ASSIGNED TASK -
Copy every line of the data that contains the string "green".

DATA SUPPLIED -
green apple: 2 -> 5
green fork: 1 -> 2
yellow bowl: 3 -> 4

==

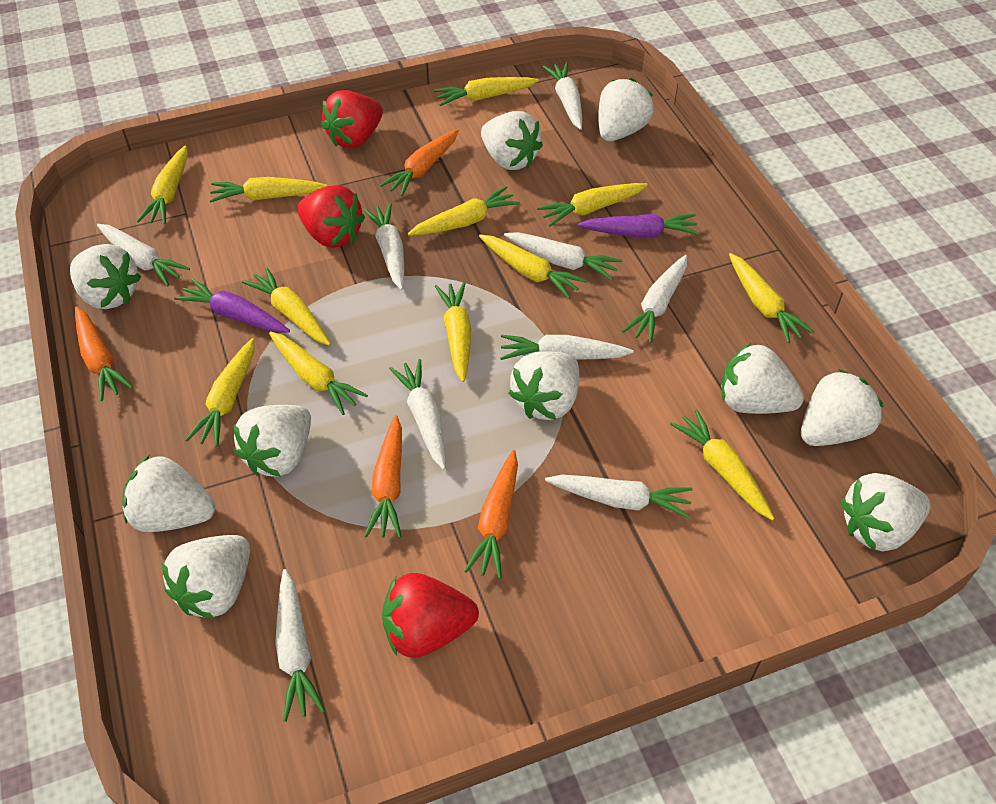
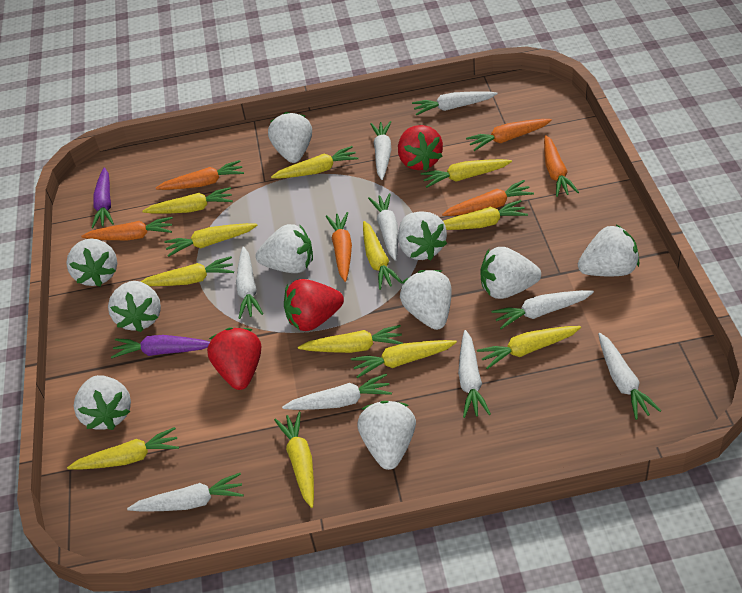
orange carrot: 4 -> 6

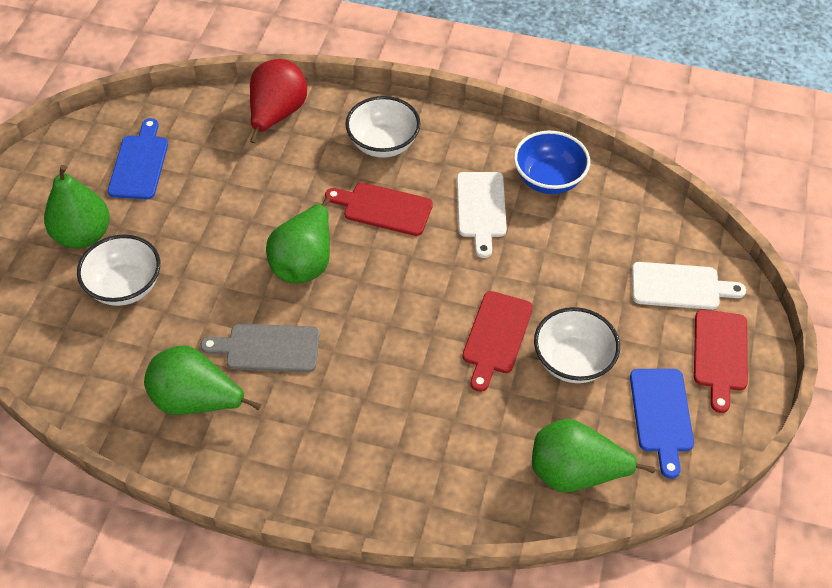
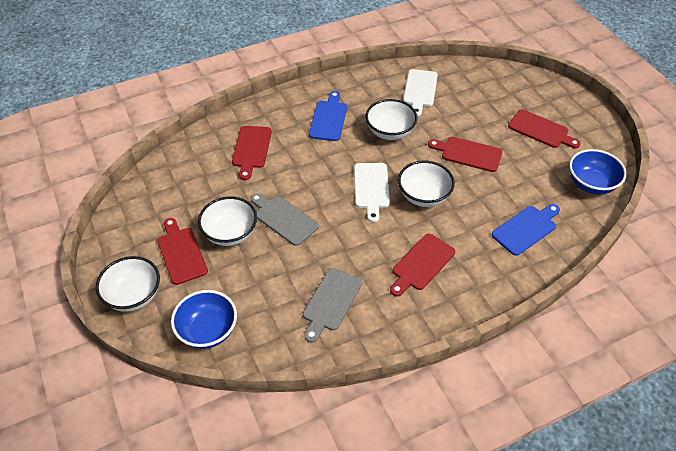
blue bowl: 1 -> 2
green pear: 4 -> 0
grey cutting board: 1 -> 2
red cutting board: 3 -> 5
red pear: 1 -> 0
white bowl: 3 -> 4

SOLVED PROBLEM -
green apple: 2 -> 5
green fork: 1 -> 2
green pear: 4 -> 0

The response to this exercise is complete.